**PROBLEM TO WORK ON**
In the rows that open with the line containing "The width and height of the screenshot is (512, 384). Identify" and close with the line containing "Would you say", swap "gray fabric pillow" for "tan linen pillow" and write those lines out again with nothing else changed.

= = = = =

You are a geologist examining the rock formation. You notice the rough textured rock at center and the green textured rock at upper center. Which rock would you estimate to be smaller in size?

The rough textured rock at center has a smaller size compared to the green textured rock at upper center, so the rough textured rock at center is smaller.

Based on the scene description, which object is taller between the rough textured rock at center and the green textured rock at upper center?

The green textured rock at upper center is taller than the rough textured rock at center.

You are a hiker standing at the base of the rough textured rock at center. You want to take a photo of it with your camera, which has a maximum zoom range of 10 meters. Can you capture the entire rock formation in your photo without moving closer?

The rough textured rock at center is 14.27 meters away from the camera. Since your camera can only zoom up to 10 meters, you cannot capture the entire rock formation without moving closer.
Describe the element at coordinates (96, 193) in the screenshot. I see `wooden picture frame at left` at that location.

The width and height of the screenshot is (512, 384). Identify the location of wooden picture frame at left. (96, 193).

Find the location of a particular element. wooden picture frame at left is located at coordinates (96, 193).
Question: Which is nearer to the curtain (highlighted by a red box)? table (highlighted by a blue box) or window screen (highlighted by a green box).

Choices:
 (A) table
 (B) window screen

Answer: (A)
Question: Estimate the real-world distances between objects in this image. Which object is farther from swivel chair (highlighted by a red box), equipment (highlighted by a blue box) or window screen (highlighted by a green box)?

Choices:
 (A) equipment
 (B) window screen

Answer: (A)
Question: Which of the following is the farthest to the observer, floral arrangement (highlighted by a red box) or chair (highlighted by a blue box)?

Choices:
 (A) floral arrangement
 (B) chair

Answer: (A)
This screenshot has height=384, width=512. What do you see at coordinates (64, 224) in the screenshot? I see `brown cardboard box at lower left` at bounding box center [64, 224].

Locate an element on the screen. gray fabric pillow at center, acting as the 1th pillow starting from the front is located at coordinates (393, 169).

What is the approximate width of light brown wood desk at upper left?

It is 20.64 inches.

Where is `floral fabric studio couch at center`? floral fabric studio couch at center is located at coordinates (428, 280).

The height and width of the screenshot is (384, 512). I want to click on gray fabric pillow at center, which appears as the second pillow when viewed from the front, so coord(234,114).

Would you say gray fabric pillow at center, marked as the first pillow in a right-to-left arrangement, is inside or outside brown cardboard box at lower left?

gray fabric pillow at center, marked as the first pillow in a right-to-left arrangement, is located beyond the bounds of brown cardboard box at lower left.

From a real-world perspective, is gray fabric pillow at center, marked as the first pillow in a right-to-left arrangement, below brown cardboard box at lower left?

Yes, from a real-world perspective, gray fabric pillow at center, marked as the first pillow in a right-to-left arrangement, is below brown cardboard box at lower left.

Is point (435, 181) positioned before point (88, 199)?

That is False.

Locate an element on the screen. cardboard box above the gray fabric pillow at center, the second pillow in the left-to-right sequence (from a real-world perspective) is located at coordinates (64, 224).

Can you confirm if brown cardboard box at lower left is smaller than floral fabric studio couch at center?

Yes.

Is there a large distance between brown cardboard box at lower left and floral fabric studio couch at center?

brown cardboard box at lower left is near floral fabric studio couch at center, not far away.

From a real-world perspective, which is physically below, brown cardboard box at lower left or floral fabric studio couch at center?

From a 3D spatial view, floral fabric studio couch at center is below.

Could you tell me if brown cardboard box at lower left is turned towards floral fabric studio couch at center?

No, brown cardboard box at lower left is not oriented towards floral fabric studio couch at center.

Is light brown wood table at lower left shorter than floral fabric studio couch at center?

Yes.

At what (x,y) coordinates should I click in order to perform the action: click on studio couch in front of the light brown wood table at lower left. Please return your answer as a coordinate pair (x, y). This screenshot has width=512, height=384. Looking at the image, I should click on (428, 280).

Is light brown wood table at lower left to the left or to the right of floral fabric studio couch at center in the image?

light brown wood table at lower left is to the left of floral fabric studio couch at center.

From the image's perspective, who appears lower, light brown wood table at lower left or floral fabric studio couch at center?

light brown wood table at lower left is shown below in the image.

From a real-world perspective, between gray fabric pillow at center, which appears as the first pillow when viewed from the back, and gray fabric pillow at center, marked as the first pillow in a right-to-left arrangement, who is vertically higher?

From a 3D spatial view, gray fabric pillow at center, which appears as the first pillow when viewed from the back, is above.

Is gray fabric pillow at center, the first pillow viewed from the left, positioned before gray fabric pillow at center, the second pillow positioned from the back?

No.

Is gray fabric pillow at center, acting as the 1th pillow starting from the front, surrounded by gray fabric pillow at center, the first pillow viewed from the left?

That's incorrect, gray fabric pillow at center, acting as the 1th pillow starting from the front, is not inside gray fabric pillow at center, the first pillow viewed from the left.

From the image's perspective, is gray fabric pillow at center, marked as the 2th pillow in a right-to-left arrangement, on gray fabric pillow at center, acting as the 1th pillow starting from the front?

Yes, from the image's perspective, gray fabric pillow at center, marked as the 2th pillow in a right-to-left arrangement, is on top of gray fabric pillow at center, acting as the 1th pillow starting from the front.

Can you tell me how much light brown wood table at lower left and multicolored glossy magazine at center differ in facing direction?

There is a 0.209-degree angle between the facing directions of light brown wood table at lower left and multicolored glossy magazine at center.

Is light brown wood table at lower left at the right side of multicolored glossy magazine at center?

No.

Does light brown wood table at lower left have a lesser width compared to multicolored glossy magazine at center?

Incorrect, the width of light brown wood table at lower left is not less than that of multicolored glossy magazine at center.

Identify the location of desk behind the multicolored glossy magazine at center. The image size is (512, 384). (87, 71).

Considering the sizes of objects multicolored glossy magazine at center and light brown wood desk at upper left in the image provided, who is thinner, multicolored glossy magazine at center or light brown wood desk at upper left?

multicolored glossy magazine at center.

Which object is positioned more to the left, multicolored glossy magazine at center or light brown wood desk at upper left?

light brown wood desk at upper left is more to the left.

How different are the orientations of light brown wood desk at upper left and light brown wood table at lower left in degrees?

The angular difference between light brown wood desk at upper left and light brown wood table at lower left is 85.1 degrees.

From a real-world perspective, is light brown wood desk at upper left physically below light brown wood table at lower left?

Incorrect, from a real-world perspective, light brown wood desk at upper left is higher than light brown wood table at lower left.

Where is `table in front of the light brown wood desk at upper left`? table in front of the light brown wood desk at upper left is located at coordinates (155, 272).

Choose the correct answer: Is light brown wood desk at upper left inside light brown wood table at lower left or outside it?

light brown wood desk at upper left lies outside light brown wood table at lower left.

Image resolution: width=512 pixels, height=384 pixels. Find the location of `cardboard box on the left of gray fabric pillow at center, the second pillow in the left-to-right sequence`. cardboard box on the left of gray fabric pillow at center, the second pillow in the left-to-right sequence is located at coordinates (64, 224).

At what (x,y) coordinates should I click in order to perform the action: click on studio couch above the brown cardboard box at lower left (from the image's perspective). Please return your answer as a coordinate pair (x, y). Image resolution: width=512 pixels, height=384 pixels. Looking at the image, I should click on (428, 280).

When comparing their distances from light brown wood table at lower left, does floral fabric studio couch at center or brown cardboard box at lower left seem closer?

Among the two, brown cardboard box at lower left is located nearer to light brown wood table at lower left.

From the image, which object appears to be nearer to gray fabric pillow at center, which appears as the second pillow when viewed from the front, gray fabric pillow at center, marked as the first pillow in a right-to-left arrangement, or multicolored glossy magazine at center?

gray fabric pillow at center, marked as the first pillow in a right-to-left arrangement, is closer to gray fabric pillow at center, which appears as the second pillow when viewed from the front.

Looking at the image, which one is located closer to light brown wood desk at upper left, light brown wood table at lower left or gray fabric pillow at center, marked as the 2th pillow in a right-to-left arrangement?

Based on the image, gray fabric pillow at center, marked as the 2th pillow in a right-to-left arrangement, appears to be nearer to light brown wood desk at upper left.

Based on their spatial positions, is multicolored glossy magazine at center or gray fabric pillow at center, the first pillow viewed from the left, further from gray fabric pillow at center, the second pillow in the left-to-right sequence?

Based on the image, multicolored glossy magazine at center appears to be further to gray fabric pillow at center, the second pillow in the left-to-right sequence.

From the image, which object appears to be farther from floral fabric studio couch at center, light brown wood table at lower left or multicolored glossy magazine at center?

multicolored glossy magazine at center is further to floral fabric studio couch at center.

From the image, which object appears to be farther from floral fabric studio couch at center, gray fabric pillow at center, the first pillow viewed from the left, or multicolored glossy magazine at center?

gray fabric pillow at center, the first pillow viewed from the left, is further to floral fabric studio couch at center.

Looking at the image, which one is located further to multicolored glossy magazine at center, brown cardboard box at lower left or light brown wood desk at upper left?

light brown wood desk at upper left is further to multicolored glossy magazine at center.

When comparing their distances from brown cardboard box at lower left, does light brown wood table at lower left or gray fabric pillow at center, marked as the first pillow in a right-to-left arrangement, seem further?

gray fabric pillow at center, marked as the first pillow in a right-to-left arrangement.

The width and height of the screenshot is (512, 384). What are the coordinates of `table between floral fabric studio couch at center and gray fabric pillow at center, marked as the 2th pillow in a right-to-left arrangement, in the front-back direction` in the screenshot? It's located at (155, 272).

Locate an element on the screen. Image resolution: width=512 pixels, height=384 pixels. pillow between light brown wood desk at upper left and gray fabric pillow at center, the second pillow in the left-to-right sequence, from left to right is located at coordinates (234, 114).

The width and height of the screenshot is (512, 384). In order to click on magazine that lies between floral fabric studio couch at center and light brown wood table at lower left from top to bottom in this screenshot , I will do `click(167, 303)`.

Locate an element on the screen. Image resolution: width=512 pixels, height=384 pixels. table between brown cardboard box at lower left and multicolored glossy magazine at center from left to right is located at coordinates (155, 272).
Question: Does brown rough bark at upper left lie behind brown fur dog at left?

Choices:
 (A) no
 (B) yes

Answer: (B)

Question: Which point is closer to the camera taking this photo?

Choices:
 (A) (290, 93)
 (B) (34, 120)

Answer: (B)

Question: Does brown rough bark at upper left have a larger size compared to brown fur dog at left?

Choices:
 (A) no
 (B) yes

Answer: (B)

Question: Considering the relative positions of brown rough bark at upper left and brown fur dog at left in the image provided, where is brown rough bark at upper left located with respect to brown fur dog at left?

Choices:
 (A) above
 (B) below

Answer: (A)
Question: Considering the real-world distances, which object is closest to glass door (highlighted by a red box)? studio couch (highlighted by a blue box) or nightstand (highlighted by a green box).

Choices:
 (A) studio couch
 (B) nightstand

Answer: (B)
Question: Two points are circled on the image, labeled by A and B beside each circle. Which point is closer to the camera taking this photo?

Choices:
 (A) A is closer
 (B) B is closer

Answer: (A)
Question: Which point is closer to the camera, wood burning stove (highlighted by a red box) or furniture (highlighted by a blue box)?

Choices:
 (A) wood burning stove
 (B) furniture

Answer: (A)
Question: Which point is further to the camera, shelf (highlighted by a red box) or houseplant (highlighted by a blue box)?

= = = = =

**WORKED ANSWER**
The width and height of the screenshot is (512, 384). Identify the location of wooden picture frame at left. (96, 193).

Find the location of a particular element. wooden picture frame at left is located at coordinates (96, 193).
Question: Which is nearer to the curtain (highlighted by a red box)? table (highlighted by a blue box) or window screen (highlighted by a green box).

Choices:
 (A) table
 (B) window screen

Answer: (A)
Question: Estimate the real-world distances between objects in this image. Which object is farther from swivel chair (highlighted by a red box), equipment (highlighted by a blue box) or window screen (highlighted by a green box)?

Choices:
 (A) equipment
 (B) window screen

Answer: (A)
Question: Which of the following is the farthest to the observer, floral arrangement (highlighted by a red box) or chair (highlighted by a blue box)?

Choices:
 (A) floral arrangement
 (B) chair

Answer: (A)
This screenshot has height=384, width=512. What do you see at coordinates (64, 224) in the screenshot? I see `brown cardboard box at lower left` at bounding box center [64, 224].

Locate an element on the screen. tan linen pillow at center, acting as the 1th pillow starting from the front is located at coordinates (393, 169).

What is the approximate width of light brown wood desk at upper left?

It is 20.64 inches.

Where is `floral fabric studio couch at center`? floral fabric studio couch at center is located at coordinates (428, 280).

The height and width of the screenshot is (384, 512). I want to click on tan linen pillow at center, which appears as the second pillow when viewed from the front, so coord(234,114).

Would you say tan linen pillow at center, marked as the first pillow in a right-to-left arrangement, is inside or outside brown cardboard box at lower left?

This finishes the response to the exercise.